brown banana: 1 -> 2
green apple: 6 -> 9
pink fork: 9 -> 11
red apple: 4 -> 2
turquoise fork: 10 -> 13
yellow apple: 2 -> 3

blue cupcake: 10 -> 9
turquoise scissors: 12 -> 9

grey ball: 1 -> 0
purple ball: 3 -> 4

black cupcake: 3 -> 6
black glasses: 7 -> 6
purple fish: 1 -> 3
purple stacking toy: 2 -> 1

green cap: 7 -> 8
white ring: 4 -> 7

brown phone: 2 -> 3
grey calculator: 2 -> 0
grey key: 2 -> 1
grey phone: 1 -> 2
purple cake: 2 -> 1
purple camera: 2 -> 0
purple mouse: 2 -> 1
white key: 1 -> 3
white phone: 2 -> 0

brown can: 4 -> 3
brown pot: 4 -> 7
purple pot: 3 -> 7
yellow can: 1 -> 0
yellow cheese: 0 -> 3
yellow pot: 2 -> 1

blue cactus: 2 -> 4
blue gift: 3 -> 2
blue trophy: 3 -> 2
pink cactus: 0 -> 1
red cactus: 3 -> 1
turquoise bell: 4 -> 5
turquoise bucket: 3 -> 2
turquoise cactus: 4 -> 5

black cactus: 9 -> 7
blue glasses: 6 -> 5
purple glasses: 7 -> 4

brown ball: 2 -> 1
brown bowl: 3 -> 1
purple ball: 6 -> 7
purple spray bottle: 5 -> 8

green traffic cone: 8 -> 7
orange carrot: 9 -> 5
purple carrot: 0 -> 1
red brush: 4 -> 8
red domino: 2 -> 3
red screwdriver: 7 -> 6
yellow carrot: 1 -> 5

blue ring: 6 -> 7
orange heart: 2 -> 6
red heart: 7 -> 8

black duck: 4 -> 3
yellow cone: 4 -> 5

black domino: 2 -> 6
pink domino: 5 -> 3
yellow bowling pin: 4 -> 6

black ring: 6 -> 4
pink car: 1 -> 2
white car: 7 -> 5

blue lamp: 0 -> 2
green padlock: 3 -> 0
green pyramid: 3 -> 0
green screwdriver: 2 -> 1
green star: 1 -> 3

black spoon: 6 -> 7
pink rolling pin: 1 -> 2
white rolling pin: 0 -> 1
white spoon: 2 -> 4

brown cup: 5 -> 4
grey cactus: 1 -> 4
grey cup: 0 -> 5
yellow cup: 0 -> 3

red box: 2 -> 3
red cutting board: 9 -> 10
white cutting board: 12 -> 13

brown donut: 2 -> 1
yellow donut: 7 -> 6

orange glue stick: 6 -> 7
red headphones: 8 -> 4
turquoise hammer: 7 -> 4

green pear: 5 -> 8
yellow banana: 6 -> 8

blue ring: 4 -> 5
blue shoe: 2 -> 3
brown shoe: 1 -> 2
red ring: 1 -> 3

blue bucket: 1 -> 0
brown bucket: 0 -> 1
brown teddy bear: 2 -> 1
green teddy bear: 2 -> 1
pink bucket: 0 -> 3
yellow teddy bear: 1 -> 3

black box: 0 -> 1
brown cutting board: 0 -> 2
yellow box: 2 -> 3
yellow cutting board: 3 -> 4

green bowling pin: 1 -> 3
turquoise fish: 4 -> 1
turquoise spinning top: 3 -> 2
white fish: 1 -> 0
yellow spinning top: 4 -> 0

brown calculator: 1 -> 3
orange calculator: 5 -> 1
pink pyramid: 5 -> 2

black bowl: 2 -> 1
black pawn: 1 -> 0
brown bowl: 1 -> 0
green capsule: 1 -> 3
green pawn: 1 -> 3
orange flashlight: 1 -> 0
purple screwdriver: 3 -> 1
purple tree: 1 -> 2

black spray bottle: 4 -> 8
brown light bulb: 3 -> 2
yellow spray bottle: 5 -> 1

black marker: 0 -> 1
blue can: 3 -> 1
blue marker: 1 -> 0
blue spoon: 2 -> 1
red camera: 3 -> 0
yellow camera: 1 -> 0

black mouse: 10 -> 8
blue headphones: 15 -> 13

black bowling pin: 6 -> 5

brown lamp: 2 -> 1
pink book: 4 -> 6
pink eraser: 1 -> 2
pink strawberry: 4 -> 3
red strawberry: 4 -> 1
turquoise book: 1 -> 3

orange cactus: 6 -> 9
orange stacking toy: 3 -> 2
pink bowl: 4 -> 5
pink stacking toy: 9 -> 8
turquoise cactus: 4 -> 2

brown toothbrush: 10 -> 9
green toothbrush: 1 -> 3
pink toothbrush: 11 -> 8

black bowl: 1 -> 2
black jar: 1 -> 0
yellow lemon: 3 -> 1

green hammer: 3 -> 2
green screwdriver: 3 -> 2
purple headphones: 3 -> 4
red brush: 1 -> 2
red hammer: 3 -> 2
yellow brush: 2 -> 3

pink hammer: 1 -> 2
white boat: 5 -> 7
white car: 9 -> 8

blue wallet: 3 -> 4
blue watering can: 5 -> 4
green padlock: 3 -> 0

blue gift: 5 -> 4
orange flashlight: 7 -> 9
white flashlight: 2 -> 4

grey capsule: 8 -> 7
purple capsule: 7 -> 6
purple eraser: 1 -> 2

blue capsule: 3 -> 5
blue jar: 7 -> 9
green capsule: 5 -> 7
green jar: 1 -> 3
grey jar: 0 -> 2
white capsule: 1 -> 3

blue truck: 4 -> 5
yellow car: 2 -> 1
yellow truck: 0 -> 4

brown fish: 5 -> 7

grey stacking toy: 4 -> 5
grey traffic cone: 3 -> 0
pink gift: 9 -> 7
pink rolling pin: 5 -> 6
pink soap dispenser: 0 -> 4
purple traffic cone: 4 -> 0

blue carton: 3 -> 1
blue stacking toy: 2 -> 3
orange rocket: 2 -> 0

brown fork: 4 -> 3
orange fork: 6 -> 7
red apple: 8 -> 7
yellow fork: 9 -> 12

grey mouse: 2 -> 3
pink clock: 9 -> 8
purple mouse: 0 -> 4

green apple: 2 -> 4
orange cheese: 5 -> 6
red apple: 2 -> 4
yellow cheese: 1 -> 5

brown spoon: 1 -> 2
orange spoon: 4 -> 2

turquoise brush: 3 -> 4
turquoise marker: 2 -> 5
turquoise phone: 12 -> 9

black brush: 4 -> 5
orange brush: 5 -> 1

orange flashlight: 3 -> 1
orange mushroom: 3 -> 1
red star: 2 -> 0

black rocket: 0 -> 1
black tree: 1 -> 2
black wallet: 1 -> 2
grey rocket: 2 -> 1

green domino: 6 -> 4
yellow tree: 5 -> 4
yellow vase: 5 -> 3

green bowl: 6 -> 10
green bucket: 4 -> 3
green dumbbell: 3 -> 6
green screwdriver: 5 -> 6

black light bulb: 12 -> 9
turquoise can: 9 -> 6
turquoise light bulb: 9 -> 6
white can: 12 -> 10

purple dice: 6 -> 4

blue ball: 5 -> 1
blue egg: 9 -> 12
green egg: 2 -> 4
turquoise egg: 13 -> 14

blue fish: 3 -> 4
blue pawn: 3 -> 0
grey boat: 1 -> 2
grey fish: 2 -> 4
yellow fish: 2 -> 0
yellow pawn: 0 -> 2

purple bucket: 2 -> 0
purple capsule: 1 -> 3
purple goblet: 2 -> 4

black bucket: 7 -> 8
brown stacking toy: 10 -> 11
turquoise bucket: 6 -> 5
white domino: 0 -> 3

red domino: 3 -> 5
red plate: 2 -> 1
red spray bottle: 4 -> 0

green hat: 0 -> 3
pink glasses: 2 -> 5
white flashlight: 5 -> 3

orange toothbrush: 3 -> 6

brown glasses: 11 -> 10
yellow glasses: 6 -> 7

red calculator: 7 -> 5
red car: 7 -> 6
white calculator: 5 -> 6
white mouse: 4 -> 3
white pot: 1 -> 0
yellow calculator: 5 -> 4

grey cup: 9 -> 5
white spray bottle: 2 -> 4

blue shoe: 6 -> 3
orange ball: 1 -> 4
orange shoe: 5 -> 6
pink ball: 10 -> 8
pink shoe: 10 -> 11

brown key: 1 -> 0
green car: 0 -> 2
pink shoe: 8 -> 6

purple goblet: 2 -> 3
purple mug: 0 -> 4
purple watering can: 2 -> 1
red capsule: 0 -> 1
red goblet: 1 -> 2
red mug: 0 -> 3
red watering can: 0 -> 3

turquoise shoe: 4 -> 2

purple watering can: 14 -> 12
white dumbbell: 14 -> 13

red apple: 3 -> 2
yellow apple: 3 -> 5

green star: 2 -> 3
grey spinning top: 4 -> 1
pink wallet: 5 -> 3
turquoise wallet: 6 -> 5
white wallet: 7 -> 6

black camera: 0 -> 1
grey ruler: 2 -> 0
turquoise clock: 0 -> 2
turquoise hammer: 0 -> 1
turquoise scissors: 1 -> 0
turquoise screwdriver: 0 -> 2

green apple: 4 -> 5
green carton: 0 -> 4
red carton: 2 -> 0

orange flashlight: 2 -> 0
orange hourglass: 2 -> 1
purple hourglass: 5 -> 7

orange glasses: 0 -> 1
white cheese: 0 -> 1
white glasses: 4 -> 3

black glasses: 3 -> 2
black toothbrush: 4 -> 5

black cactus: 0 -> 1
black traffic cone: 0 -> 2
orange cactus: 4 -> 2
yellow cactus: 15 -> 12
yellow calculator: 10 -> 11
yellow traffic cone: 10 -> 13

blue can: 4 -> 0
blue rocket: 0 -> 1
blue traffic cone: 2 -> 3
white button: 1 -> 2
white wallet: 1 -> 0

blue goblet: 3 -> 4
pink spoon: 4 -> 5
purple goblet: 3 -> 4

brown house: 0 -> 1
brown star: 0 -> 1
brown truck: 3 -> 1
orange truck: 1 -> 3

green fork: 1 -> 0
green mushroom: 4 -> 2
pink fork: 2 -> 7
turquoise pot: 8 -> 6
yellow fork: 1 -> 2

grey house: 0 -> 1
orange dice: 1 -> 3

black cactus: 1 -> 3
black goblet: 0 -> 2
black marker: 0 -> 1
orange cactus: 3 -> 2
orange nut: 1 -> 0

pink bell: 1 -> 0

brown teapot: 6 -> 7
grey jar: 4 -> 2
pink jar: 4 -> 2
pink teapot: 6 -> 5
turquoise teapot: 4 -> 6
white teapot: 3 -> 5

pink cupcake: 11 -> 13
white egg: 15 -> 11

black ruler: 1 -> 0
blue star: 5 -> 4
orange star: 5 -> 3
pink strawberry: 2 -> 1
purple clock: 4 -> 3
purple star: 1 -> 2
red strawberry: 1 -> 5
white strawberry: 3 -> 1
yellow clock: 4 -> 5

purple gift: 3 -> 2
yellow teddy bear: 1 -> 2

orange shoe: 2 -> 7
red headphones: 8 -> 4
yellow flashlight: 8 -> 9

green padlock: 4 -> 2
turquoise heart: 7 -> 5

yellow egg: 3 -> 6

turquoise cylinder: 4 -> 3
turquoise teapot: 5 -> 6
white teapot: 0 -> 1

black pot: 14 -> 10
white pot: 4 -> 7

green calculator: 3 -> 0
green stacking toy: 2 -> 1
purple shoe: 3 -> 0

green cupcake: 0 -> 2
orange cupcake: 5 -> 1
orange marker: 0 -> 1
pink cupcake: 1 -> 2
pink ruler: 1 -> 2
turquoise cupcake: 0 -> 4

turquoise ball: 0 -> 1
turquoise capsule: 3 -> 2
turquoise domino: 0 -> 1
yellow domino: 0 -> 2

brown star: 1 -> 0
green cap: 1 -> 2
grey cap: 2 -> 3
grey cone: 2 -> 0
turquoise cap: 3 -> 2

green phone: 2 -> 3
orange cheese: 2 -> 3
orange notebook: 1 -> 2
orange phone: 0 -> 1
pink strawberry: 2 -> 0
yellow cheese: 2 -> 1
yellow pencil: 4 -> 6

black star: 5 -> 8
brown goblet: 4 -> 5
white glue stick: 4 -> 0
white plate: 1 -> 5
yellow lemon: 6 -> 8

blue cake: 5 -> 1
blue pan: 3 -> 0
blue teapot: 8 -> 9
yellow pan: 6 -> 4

+-------+

— Problem to work on —
Taking the entries above, print exactly the lines starting at the line with "black glasses: 7 -> 6" and ending at the line with "green traffic cone: 8 -> 7", both included.

— Reply to the exercise —
black glasses: 7 -> 6
purple fish: 1 -> 3
purple stacking toy: 2 -> 1

green cap: 7 -> 8
white ring: 4 -> 7

brown phone: 2 -> 3
grey calculator: 2 -> 0
grey key: 2 -> 1
grey phone: 1 -> 2
purple cake: 2 -> 1
purple camera: 2 -> 0
purple mouse: 2 -> 1
white key: 1 -> 3
white phone: 2 -> 0

brown can: 4 -> 3
brown pot: 4 -> 7
purple pot: 3 -> 7
yellow can: 1 -> 0
yellow cheese: 0 -> 3
yellow pot: 2 -> 1

blue cactus: 2 -> 4
blue gift: 3 -> 2
blue trophy: 3 -> 2
pink cactus: 0 -> 1
red cactus: 3 -> 1
turquoise bell: 4 -> 5
turquoise bucket: 3 -> 2
turquoise cactus: 4 -> 5

black cactus: 9 -> 7
blue glasses: 6 -> 5
purple glasses: 7 -> 4

brown ball: 2 -> 1
brown bowl: 3 -> 1
purple ball: 6 -> 7
purple spray bottle: 5 -> 8

green traffic cone: 8 -> 7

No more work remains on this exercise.